### Work order:
In the entries that follow, identify the line containing "red ruler [958,367,1112,391]" and return it together with all later lines, exactly as they appear.

### Records to use:
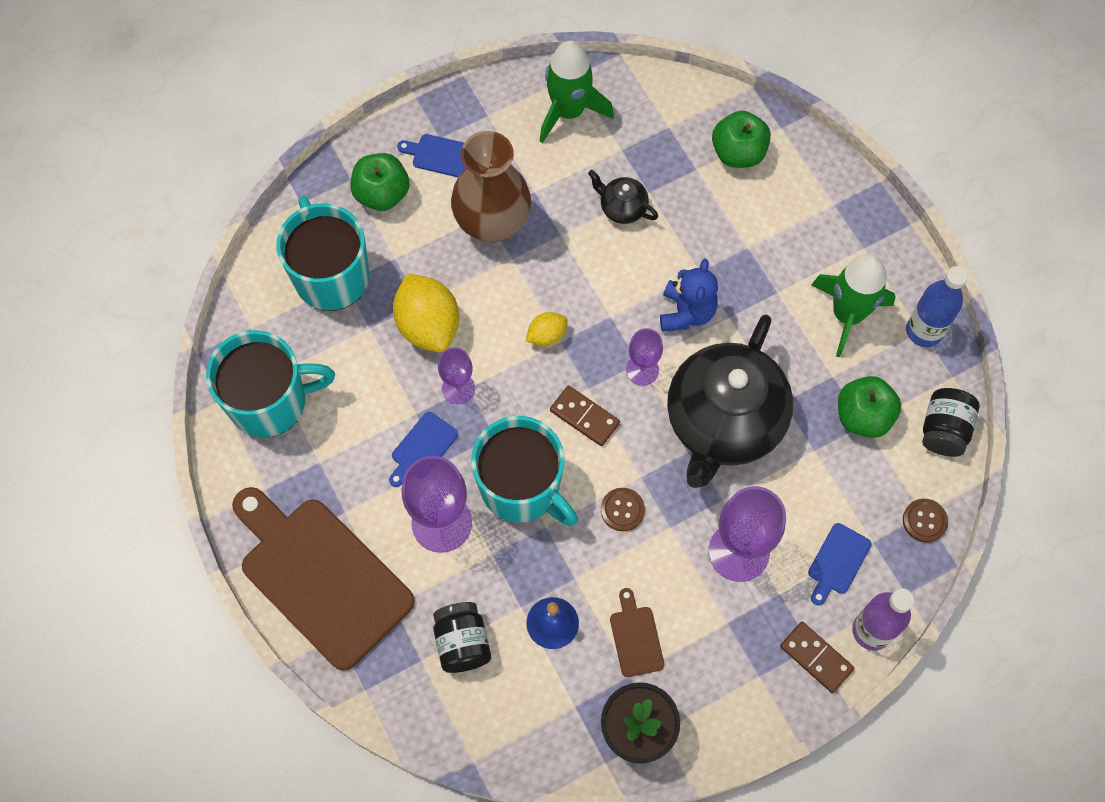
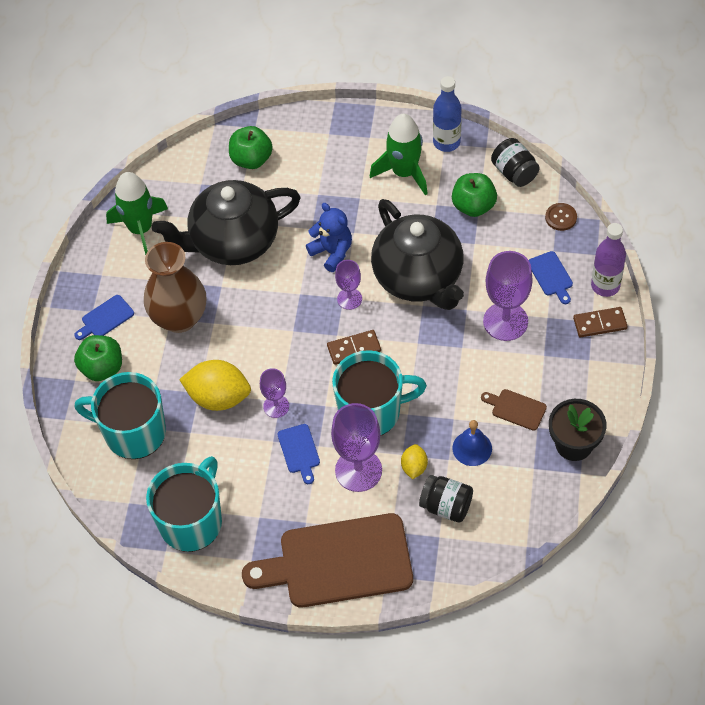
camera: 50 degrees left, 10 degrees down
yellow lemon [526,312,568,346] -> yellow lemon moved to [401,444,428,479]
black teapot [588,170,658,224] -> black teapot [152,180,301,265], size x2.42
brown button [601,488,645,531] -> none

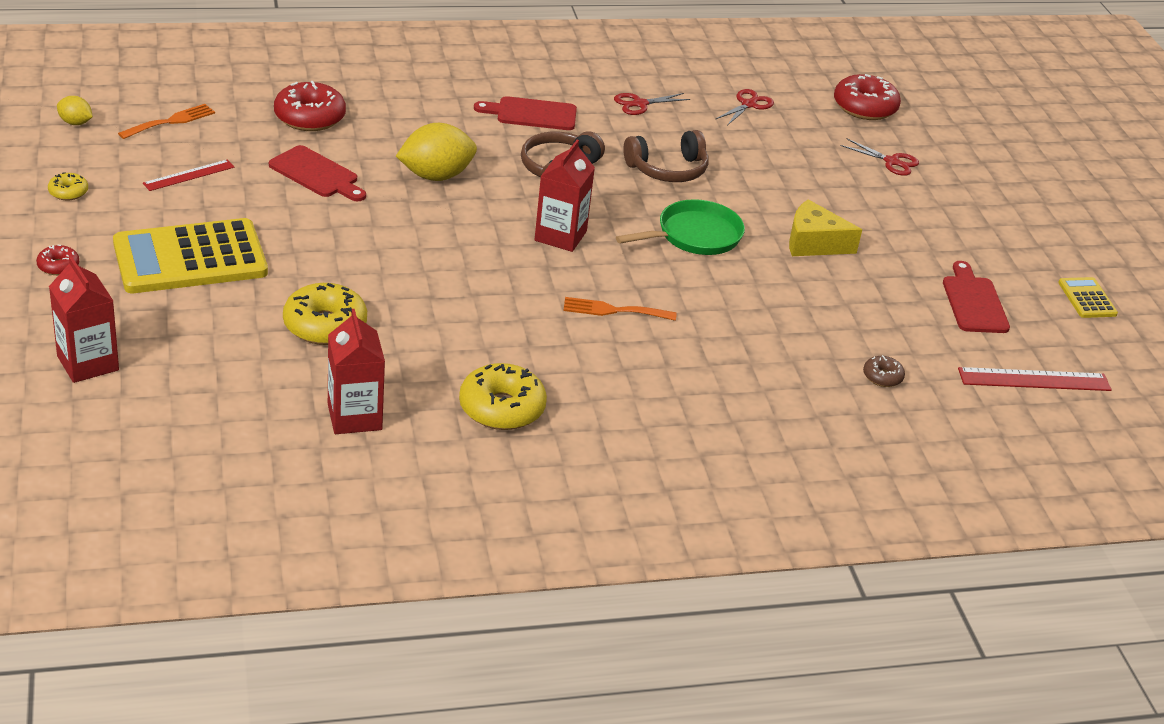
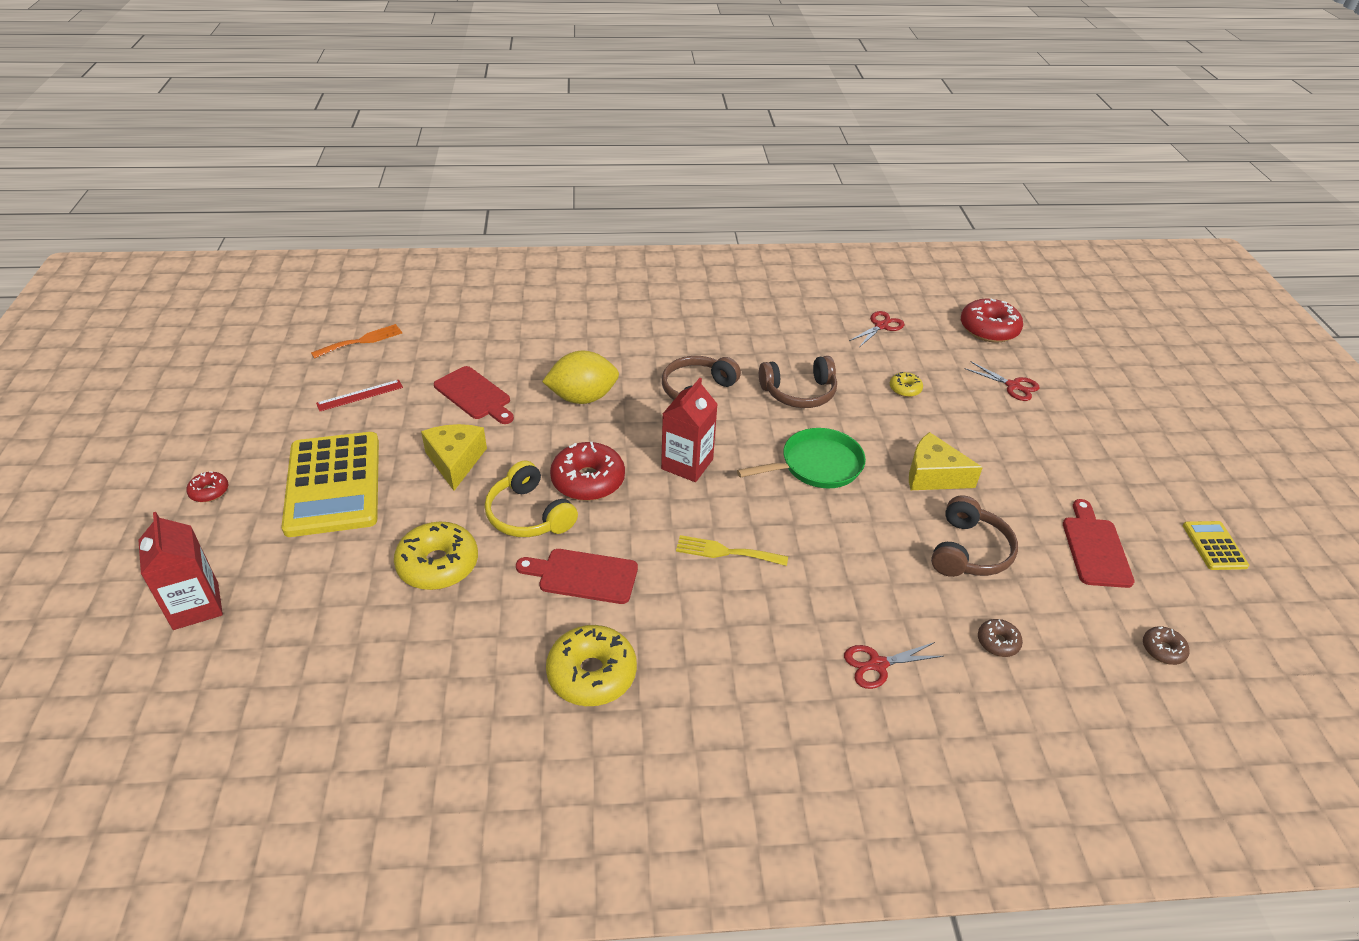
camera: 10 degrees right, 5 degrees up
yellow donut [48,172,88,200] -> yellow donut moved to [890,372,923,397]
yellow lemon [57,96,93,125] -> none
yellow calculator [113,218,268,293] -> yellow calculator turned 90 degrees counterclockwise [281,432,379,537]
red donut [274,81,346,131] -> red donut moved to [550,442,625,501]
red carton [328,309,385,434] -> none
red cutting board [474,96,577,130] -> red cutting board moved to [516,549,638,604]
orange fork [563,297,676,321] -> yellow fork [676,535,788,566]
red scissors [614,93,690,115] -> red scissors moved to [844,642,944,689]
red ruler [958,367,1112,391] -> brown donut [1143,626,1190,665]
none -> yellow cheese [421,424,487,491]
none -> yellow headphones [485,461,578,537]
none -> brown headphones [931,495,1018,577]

### Your solution:
red ruler [958,367,1112,391] -> brown donut [1143,626,1190,665]
none -> yellow cheese [421,424,487,491]
none -> yellow headphones [485,461,578,537]
none -> brown headphones [931,495,1018,577]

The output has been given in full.